● **Assignment**
Each entry should be set down exactly as written, except for any picture it holds.

● **Records shown**

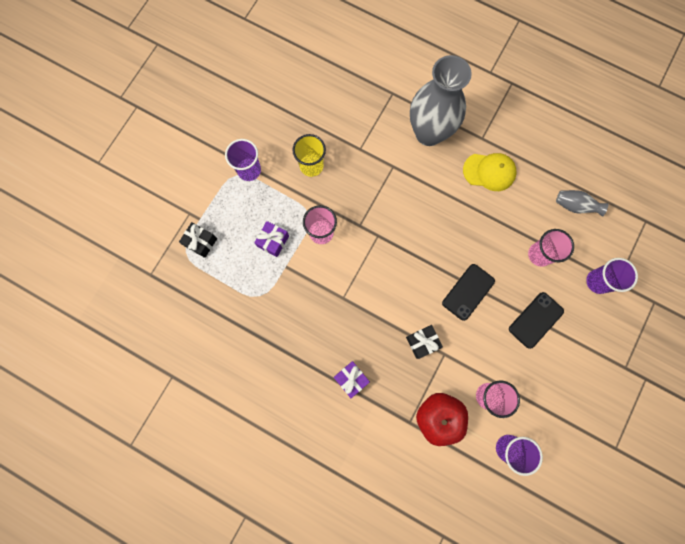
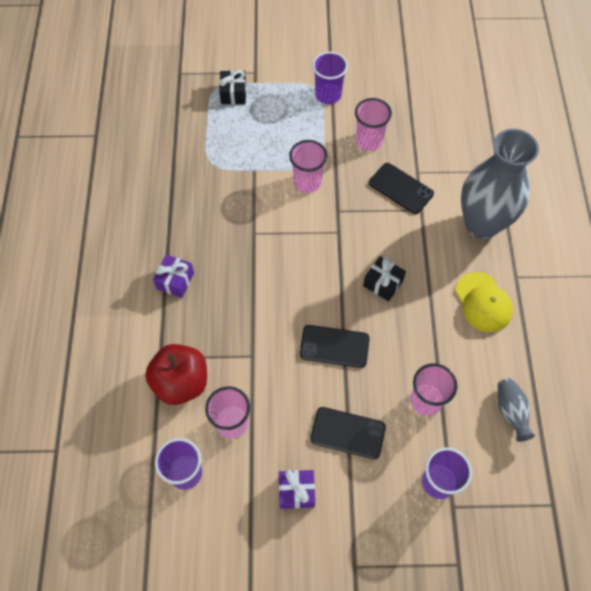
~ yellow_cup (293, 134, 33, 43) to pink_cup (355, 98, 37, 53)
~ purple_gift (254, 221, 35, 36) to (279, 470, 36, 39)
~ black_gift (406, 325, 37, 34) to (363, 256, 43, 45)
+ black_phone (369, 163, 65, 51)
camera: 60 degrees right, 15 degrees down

● **Solution below**
~ yellow_cup (293, 134, 33, 43) to pink_cup (355, 98, 37, 53)
~ purple_gift (254, 221, 35, 36) to (279, 470, 36, 39)
~ black_gift (406, 325, 37, 34) to (363, 256, 43, 45)
+ black_phone (369, 163, 65, 51)
camera: 60 degrees right, 15 degrees down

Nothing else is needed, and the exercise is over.